» **EXERCISE**: Each record should be copied exactly into the answer, and no picture should go with it.

Modification records
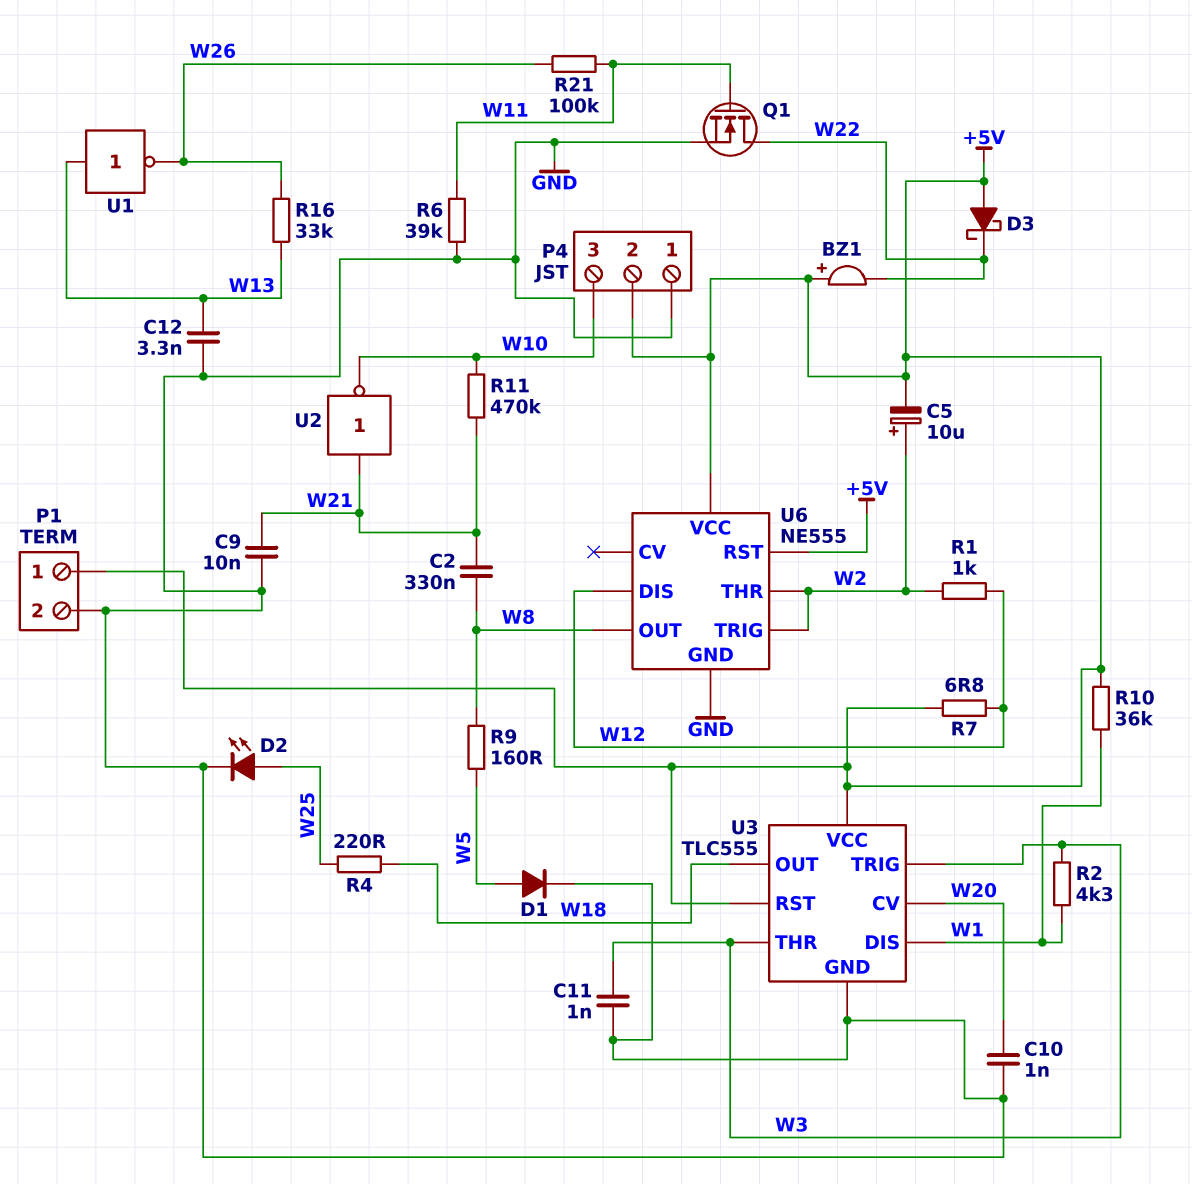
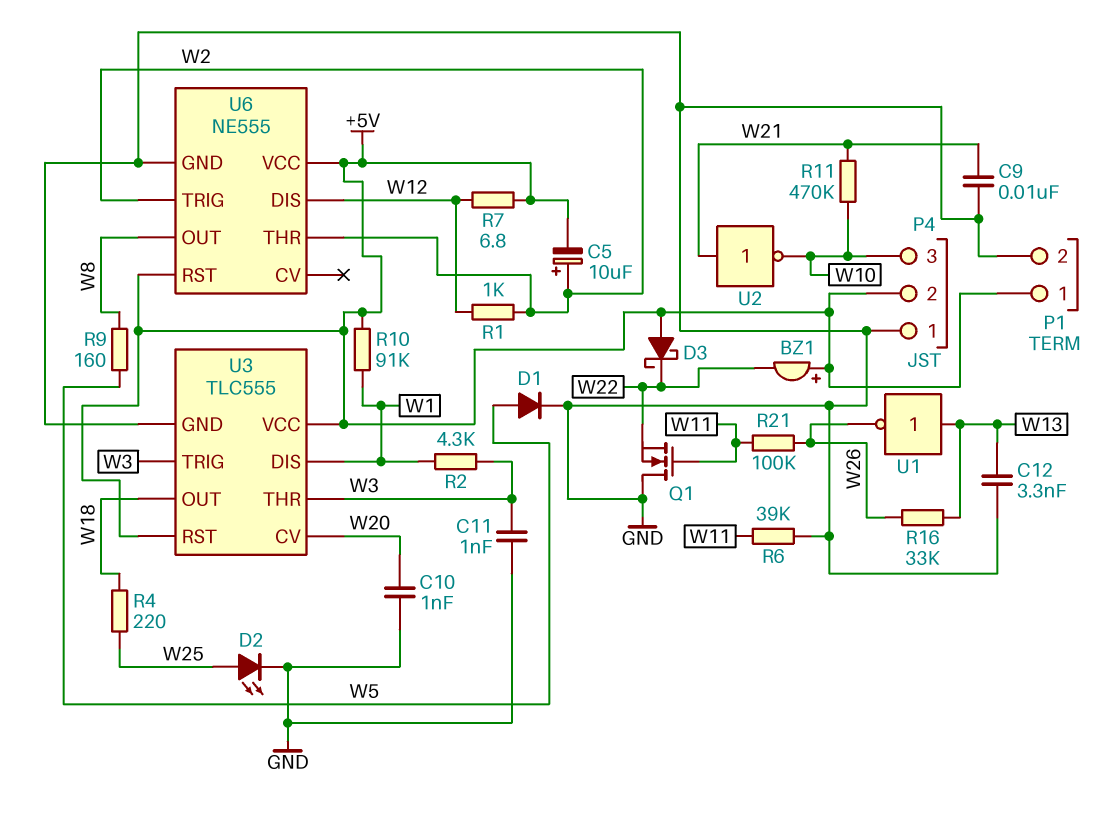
C2: 330nF (W8, W21) -> none
Q1: NMOS (G W11, D W22, S GND) -> NMOS (G W11, D GND, S W22)
R10: 36k (+5V, W1) -> 91k (+5V, W1)

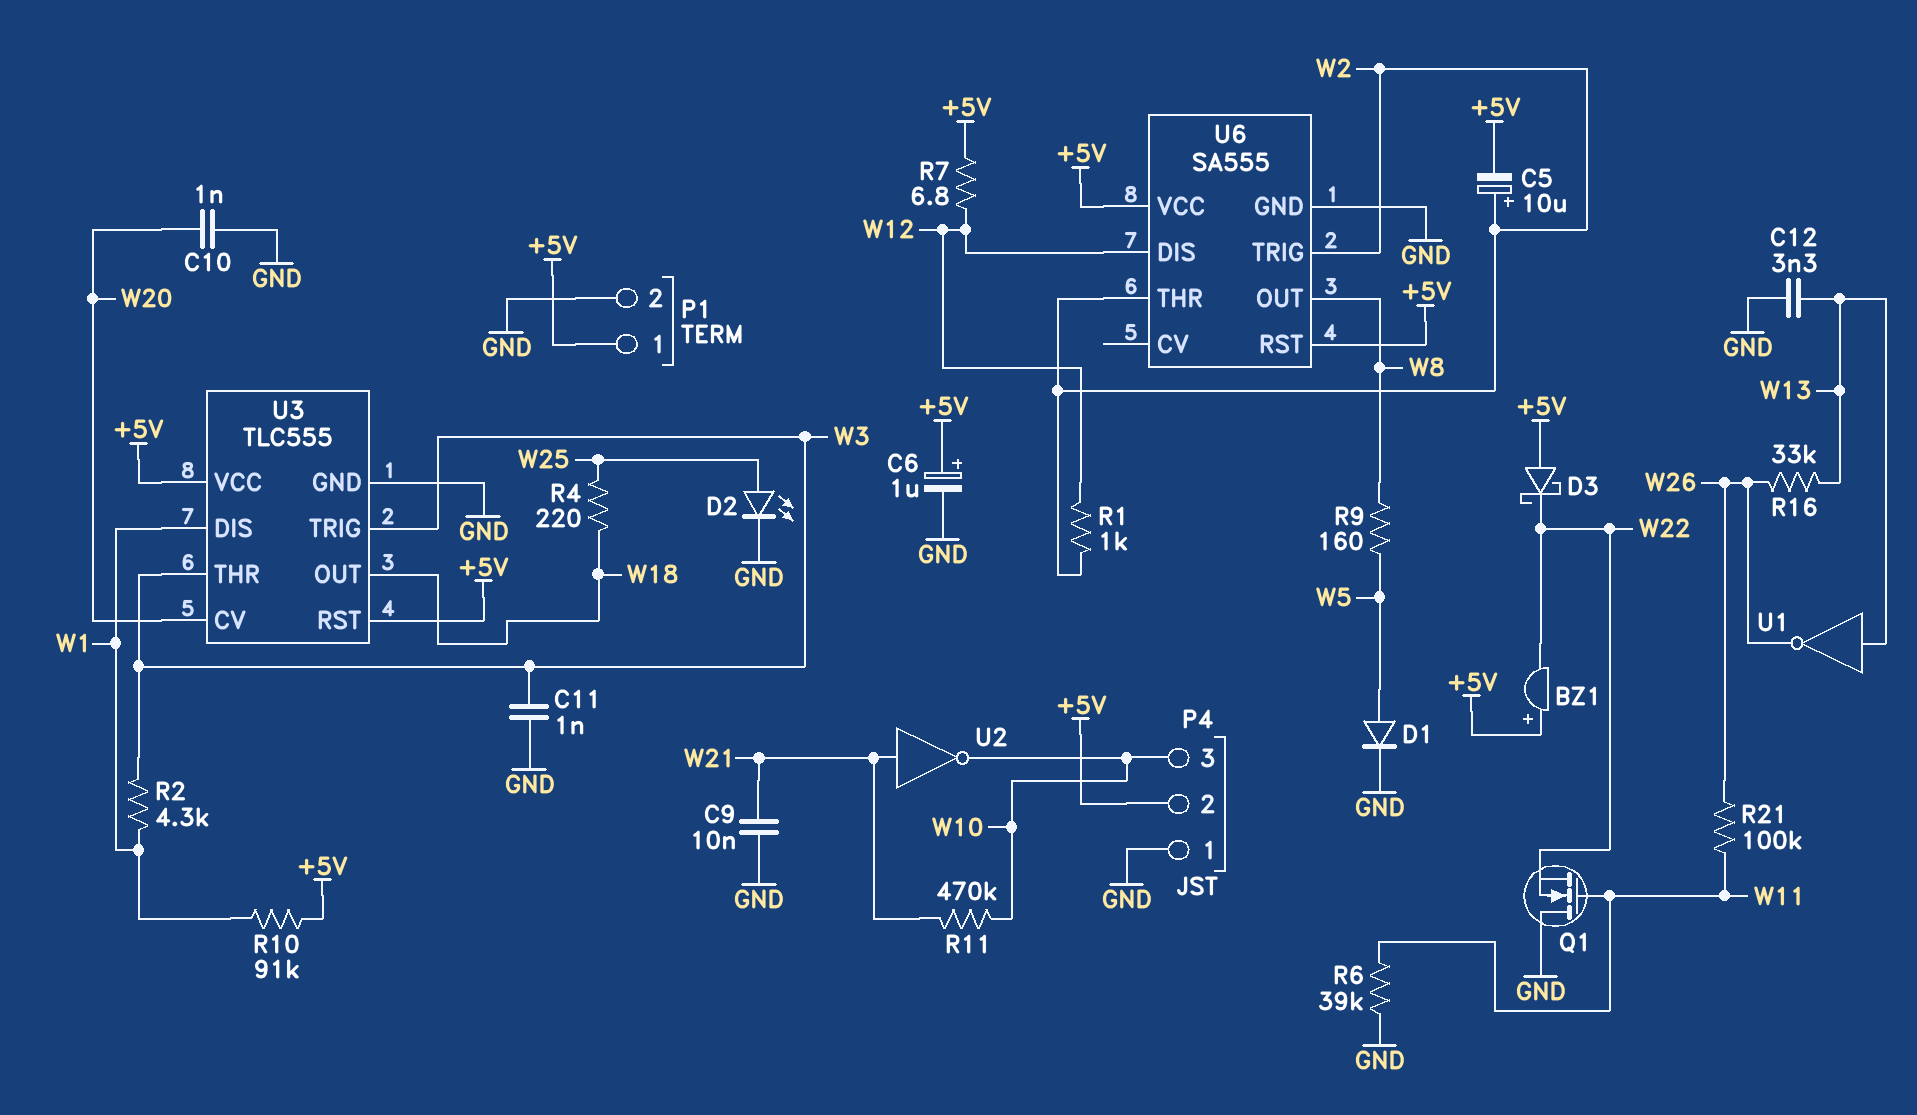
C6: none -> 1uF (plus +5V, minus GND)
U6: NE555 -> SA555

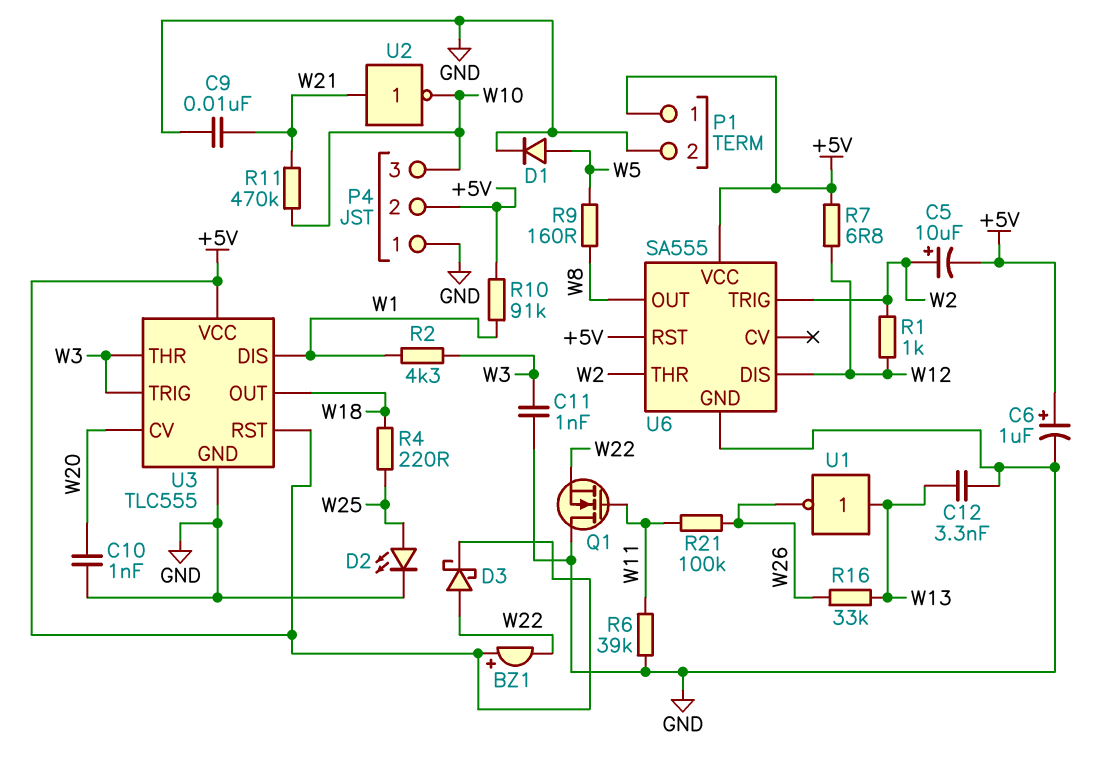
D3: schottky (A +5V, K W22) -> schottky (A W22, K +5V)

» **TASK SOLUTION**:
C2: 330nF (W8, W21) -> none
Q1: NMOS (G W11, D W22, S GND) -> NMOS (G W11, D GND, S W22)
R10: 36k (+5V, W1) -> 91k (+5V, W1)

C6: none -> 1uF (plus +5V, minus GND)
U6: NE555 -> SA555

D3: schottky (A +5V, K W22) -> schottky (A W22, K +5V)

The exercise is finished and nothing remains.